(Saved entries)
■ ■ ■ ■ ■
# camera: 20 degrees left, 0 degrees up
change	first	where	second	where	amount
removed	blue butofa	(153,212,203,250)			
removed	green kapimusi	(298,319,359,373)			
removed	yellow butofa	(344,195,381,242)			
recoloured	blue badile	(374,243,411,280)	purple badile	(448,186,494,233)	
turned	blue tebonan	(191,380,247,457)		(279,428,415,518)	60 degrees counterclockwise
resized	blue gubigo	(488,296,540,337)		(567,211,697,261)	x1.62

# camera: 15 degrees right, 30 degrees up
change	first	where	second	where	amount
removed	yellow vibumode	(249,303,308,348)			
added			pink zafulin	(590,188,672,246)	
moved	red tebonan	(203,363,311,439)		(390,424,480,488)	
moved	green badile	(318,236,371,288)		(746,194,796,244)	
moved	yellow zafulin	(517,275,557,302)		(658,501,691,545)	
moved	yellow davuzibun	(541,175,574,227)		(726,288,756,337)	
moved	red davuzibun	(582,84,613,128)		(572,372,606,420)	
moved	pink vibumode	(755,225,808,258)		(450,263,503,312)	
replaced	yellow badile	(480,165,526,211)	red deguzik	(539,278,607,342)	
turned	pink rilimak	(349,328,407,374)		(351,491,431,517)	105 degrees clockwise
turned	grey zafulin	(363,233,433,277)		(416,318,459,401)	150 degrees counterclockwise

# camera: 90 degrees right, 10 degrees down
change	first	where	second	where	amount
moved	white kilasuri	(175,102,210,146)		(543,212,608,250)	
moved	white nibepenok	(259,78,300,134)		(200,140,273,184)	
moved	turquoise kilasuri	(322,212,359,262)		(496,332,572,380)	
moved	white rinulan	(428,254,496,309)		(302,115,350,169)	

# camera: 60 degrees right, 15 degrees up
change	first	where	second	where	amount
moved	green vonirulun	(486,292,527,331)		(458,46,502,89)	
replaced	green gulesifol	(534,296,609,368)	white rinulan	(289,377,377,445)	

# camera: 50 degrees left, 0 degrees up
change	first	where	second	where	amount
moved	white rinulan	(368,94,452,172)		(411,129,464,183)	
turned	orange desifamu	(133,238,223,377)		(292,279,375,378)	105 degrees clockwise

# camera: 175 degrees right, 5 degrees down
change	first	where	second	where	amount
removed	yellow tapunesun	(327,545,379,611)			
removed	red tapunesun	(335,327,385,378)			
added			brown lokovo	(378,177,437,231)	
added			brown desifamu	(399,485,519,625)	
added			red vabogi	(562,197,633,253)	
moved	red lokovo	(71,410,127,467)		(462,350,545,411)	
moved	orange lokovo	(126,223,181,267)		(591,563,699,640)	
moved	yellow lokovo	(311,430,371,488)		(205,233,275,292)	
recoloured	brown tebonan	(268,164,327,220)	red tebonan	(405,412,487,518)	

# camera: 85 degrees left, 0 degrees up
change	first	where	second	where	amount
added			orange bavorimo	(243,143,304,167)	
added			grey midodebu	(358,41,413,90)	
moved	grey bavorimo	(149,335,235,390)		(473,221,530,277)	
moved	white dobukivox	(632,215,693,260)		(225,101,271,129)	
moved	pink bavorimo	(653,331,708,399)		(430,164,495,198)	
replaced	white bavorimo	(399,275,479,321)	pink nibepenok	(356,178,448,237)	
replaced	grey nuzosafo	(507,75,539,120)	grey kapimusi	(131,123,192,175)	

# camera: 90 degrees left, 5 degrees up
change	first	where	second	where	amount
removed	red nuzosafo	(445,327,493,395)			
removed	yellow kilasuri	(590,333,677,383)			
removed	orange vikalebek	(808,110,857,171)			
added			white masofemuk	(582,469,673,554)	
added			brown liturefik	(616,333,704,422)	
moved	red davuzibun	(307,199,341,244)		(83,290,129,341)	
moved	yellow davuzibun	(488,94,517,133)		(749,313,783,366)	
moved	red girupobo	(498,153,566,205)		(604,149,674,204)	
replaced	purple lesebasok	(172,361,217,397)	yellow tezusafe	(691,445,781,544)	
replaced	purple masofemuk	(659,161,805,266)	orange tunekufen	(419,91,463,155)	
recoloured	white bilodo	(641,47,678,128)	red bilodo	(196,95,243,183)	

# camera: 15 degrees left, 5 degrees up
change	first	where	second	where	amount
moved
■ ■ ■ ■ ■
ACTIVITY:
Take the data above and reproduce it exactly.

RESULT BELOW:
# camera: 20 degrees left, 0 degrees up
change	first	where	second	where	amount
removed	blue butofa	(153,212,203,250)			
removed	green kapimusi	(298,319,359,373)			
removed	yellow butofa	(344,195,381,242)			
recoloured	blue badile	(374,243,411,280)	purple badile	(448,186,494,233)	
turned	blue tebonan	(191,380,247,457)		(279,428,415,518)	60 degrees counterclockwise
resized	blue gubigo	(488,296,540,337)		(567,211,697,261)	x1.62

# camera: 15 degrees right, 30 degrees up
change	first	where	second	where	amount
removed	yellow vibumode	(249,303,308,348)			
added			pink zafulin	(590,188,672,246)	
moved	red tebonan	(203,363,311,439)		(390,424,480,488)	
moved	green badile	(318,236,371,288)		(746,194,796,244)	
moved	yellow zafulin	(517,275,557,302)		(658,501,691,545)	
moved	yellow davuzibun	(541,175,574,227)		(726,288,756,337)	
moved	red davuzibun	(582,84,613,128)		(572,372,606,420)	
moved	pink vibumode	(755,225,808,258)		(450,263,503,312)	
replaced	yellow badile	(480,165,526,211)	red deguzik	(539,278,607,342)	
turned	pink rilimak	(349,328,407,374)		(351,491,431,517)	105 degrees clockwise
turned	grey zafulin	(363,233,433,277)		(416,318,459,401)	150 degrees counterclockwise

# camera: 90 degrees right, 10 degrees down
change	first	where	second	where	amount
moved	white kilasuri	(175,102,210,146)		(543,212,608,250)	
moved	white nibepenok	(259,78,300,134)		(200,140,273,184)	
moved	turquoise kilasuri	(322,212,359,262)		(496,332,572,380)	
moved	white rinulan	(428,254,496,309)		(302,115,350,169)	

# camera: 60 degrees right, 15 degrees up
change	first	where	second	where	amount
moved	green vonirulun	(486,292,527,331)		(458,46,502,89)	
replaced	green gulesifol	(534,296,609,368)	white rinulan	(289,377,377,445)	

# camera: 50 degrees left, 0 degrees up
change	first	where	second	where	amount
moved	white rinulan	(368,94,452,172)		(411,129,464,183)	
turned	orange desifamu	(133,238,223,377)		(292,279,375,378)	105 degrees clockwise

# camera: 175 degrees right, 5 degrees down
change	first	where	second	where	amount
removed	yellow tapunesun	(327,545,379,611)			
removed	red tapunesun	(335,327,385,378)			
added			brown lokovo	(378,177,437,231)	
added			brown desifamu	(399,485,519,625)	
added			red vabogi	(562,197,633,253)	
moved	red lokovo	(71,410,127,467)		(462,350,545,411)	
moved	orange lokovo	(126,223,181,267)		(591,563,699,640)	
moved	yellow lokovo	(311,430,371,488)		(205,233,275,292)	
recoloured	brown tebonan	(268,164,327,220)	red tebonan	(405,412,487,518)	

# camera: 85 degrees left, 0 degrees up
change	first	where	second	where	amount
added			orange bavorimo	(243,143,304,167)	
added			grey midodebu	(358,41,413,90)	
moved	grey bavorimo	(149,335,235,390)		(473,221,530,277)	
moved	white dobukivox	(632,215,693,260)		(225,101,271,129)	
moved	pink bavorimo	(653,331,708,399)		(430,164,495,198)	
replaced	white bavorimo	(399,275,479,321)	pink nibepenok	(356,178,448,237)	
replaced	grey nuzosafo	(507,75,539,120)	grey kapimusi	(131,123,192,175)	

# camera: 90 degrees left, 5 degrees up
change	first	where	second	where	amount
removed	red nuzosafo	(445,327,493,395)			
removed	yellow kilasuri	(590,333,677,383)			
removed	orange vikalebek	(808,110,857,171)			
added			white masofemuk	(582,469,673,554)	
added			brown liturefik	(616,333,704,422)	
moved	red davuzibun	(307,199,341,244)		(83,290,129,341)	
moved	yellow davuzibun	(488,94,517,133)		(749,313,783,366)	
moved	red girupobo	(498,153,566,205)		(604,149,674,204)	
replaced	purple lesebasok	(172,361,217,397)	yellow tezusafe	(691,445,781,544)	
replaced	purple masofemuk	(659,161,805,266)	orange tunekufen	(419,91,463,155)	
recoloured	white bilodo	(641,47,678,128)	red bilodo	(196,95,243,183)	

# camera: 15 degrees left, 5 degrees up
change	first	where	second	where	amount
moved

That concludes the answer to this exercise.